• **Problem statement**: Look for "tree" in each line of the entries, and return the matching lines.

########################################

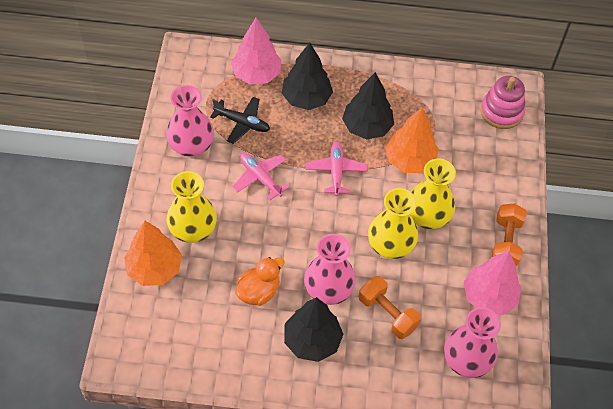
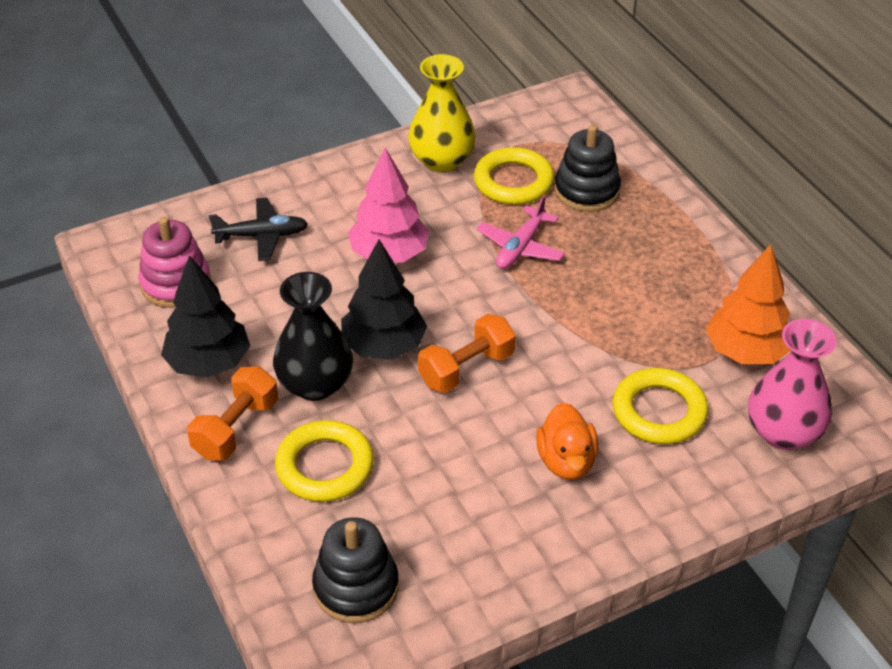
black stacking toy: 0 -> 2
black tree: 3 -> 2
black vase: 0 -> 1
orange tree: 2 -> 1
pink plane: 2 -> 1
pink tree: 2 -> 1
pink vase: 3 -> 1
yellow ring: 0 -> 3
yellow vase: 3 -> 1

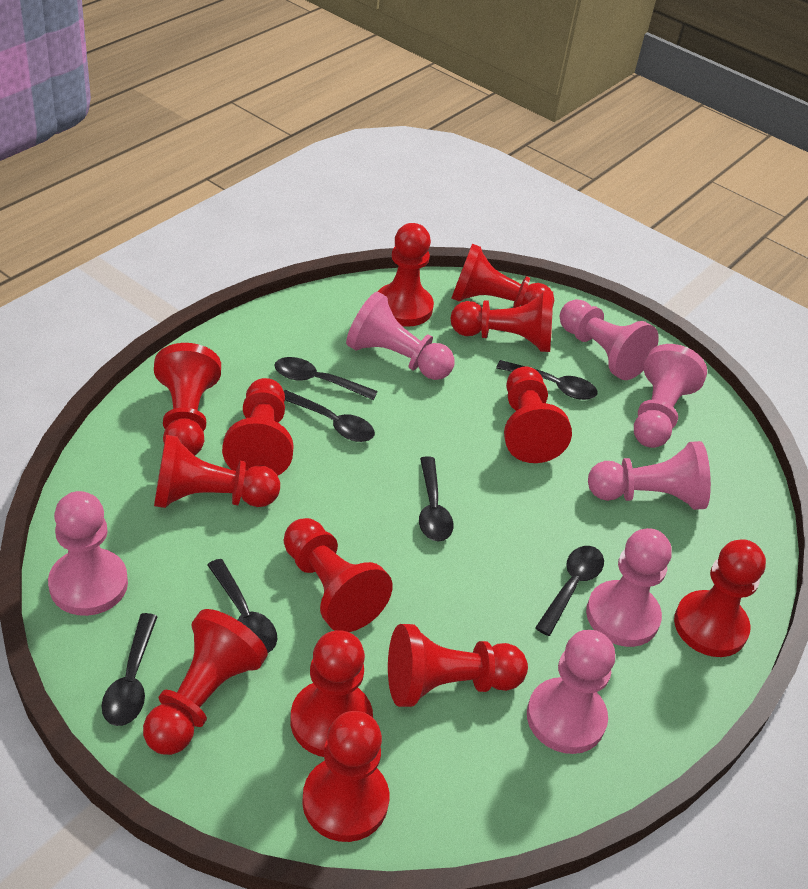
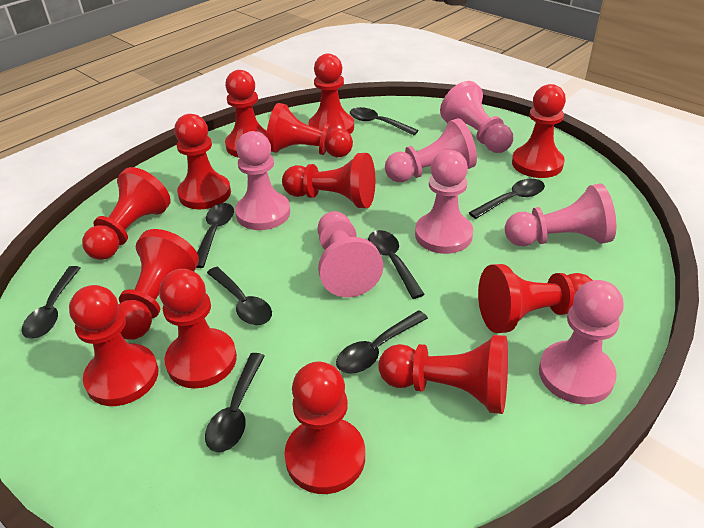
black spoon: 7 -> 8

########################################

• **Solution to the exercise**:
black tree: 3 -> 2
orange tree: 2 -> 1
pink tree: 2 -> 1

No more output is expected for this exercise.